What you have to do
Transcribe the records below from the first line to the line that includes "[(219,52),(211,51),(210,68),(218,69),(219,52)]", inclusive, and omit the pictures.

────

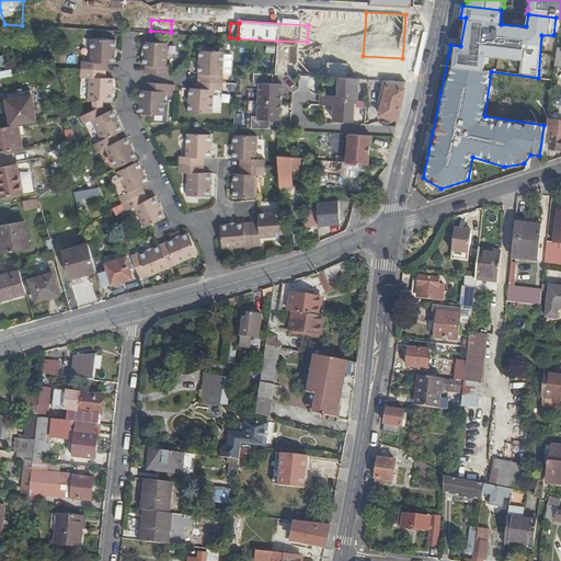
[(116,41),(92,38),(91,63),(82,61),(81,69),(106,70),(106,64),(114,64),(115,54),(114,54),(114,49),(115,49),(116,41)]
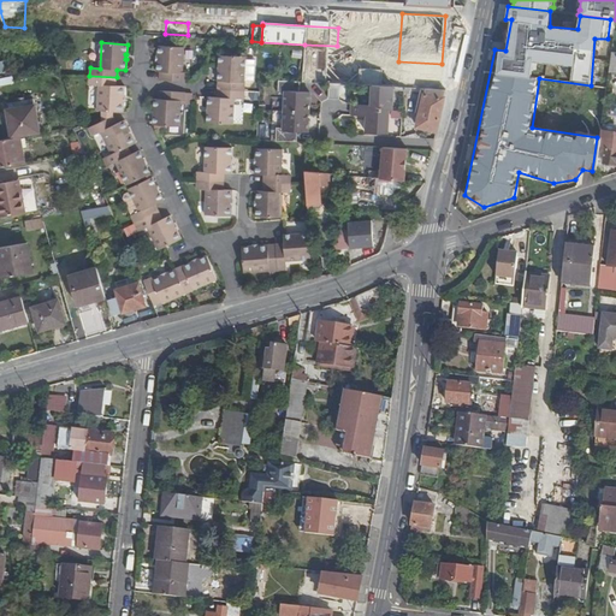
[(337,46),(304,45),(302,82),(329,83),(335,83),(337,46)]
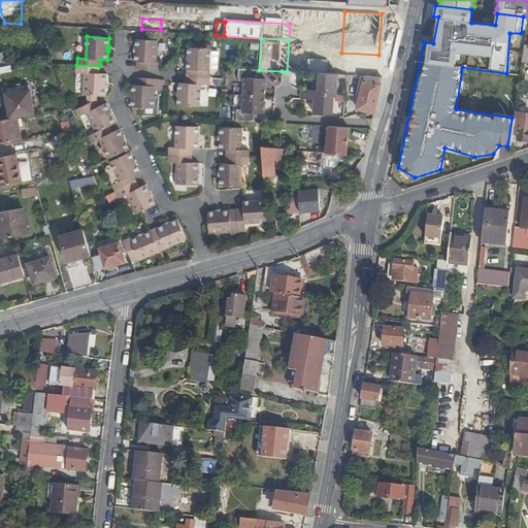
[(158,40),(135,39),(135,48),(136,48),(136,53),(134,53),(134,62),(137,62),(136,69),(160,70),(160,63),(157,62),(158,40)]
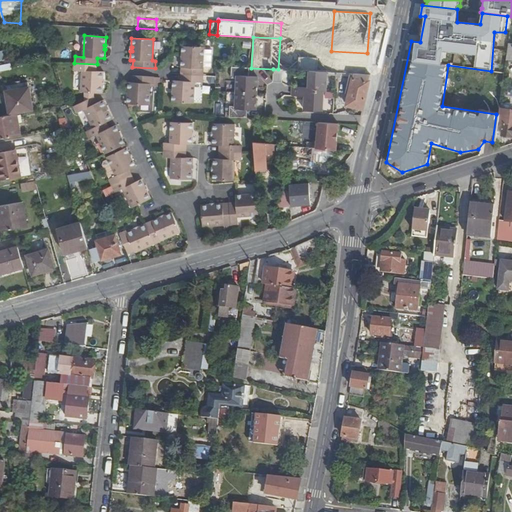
[(204,47),(182,46),(182,54),(183,54),(183,58),(182,58),(181,67),(181,74),(203,75),(204,68),(203,68),(203,66),(204,49),(204,47)]
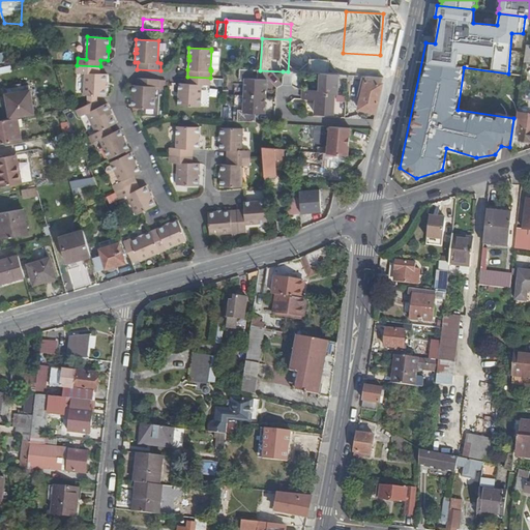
[(219,52),(211,51),(210,68),(218,69),(219,52)]
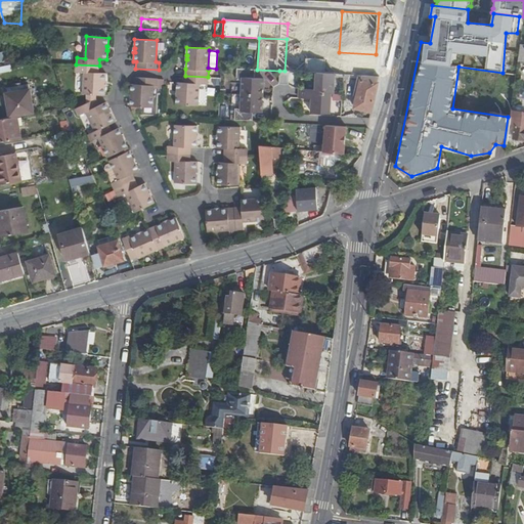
[(99,66),(76,64),(76,72),(84,73),(83,94),(86,94),(96,95),(105,95),(105,86),(104,86),(104,82),(105,82),(106,74),(98,73),(99,66)]
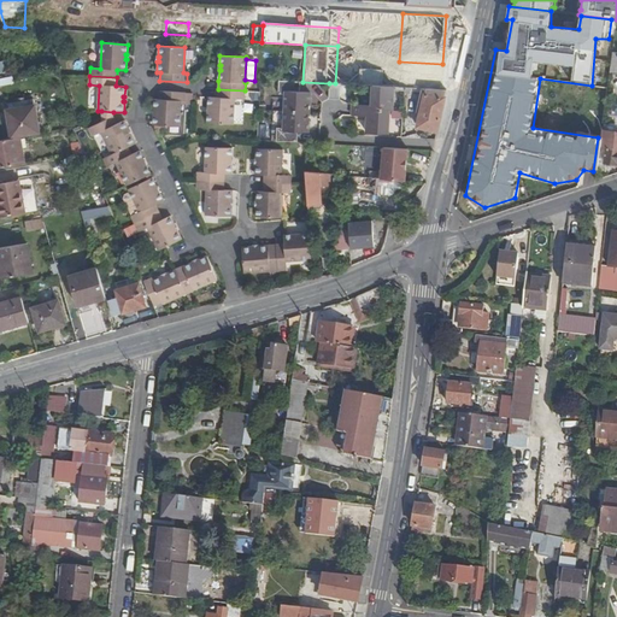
[(297,82),(278,81),(278,94),(286,94),(283,128),(276,128),(276,141),(294,142),(294,131),(298,133),(309,133),(310,93),(300,92),(297,92),(297,82)]
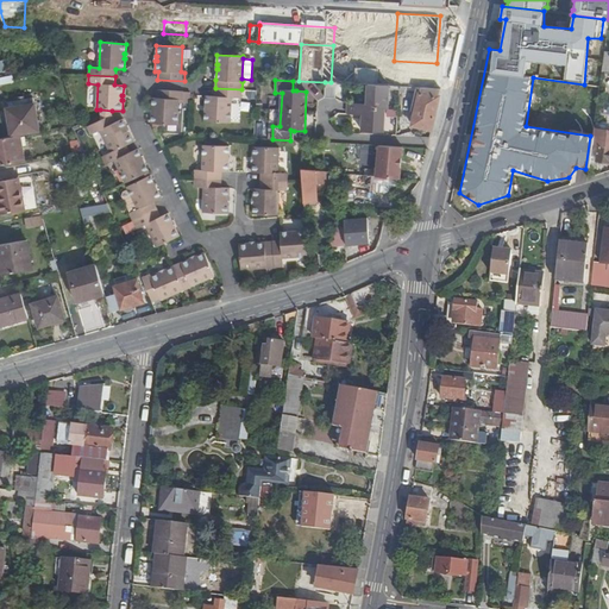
[(331,82),(325,82),(325,98),(336,99),(336,83),(331,82)]
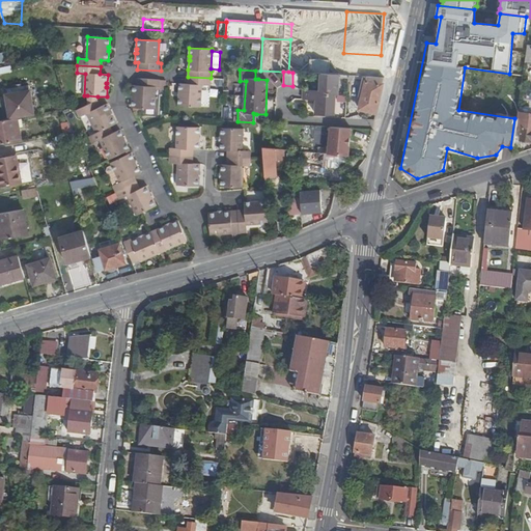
[(339,75),(320,74),(319,90),(303,89),(303,100),(316,100),(315,114),(334,115),(335,95),(338,95),(339,75)]
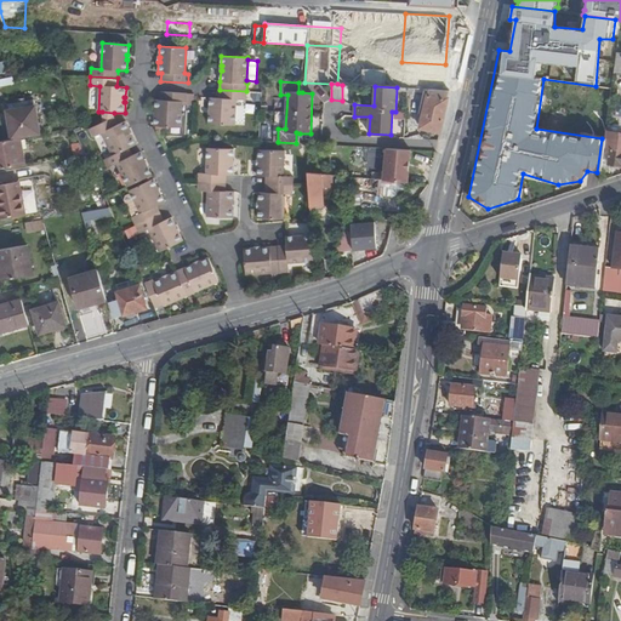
[(218,97),(210,97),(210,108),(211,108),(211,113),(209,113),(209,124),(235,125),(237,110),(237,100),(246,100),(246,91),(220,90),(218,97)]
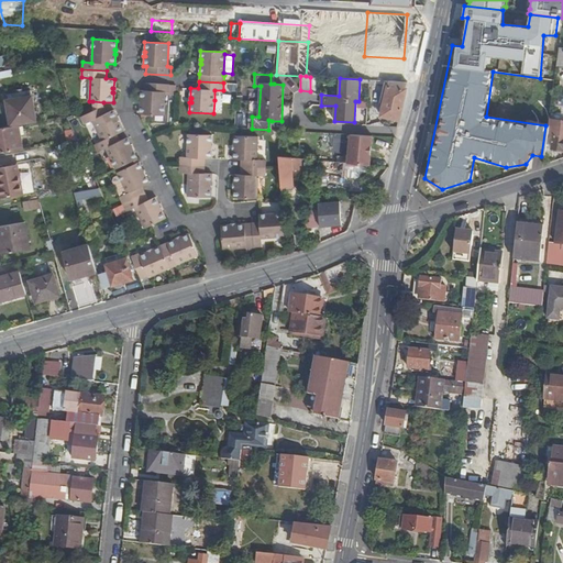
[(408,83),(390,81),(384,105),(382,117),(399,120),(408,83)]
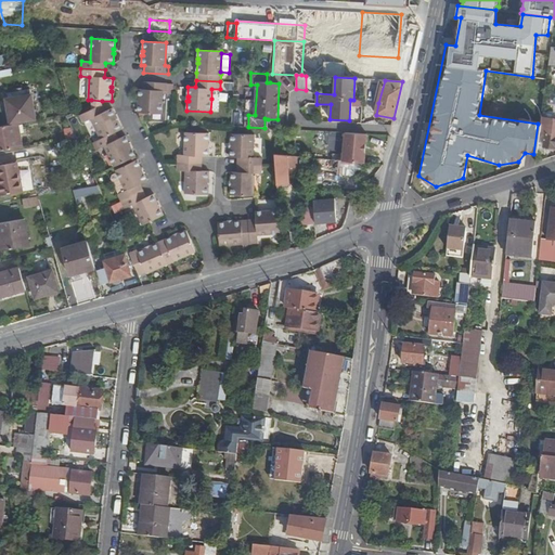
[(167,84),(143,81),(143,89),(140,89),(139,99),(140,99),(140,103),(139,103),(138,113),(162,114),(163,91),(167,91),(167,84)]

────

Exercise solution
[(116,41),(92,38),(91,63),(82,61),(81,69),(106,70),(106,64),(114,64),(115,54),(114,54),(114,49),(115,49),(116,41)]
[(337,46),(304,45),(302,82),(329,83),(335,83),(337,46)]
[(158,40),(135,39),(135,48),(136,48),(136,53),(134,53),(134,62),(137,62),(136,69),(160,70),(160,63),(157,62),(158,40)]
[(204,47),(182,46),(182,54),(183,54),(183,58),(182,58),(181,67),(181,74),(203,75),(204,68),(203,68),(203,66),(204,49),(204,47)]
[(219,52),(211,51),(210,68),(218,69),(219,52)]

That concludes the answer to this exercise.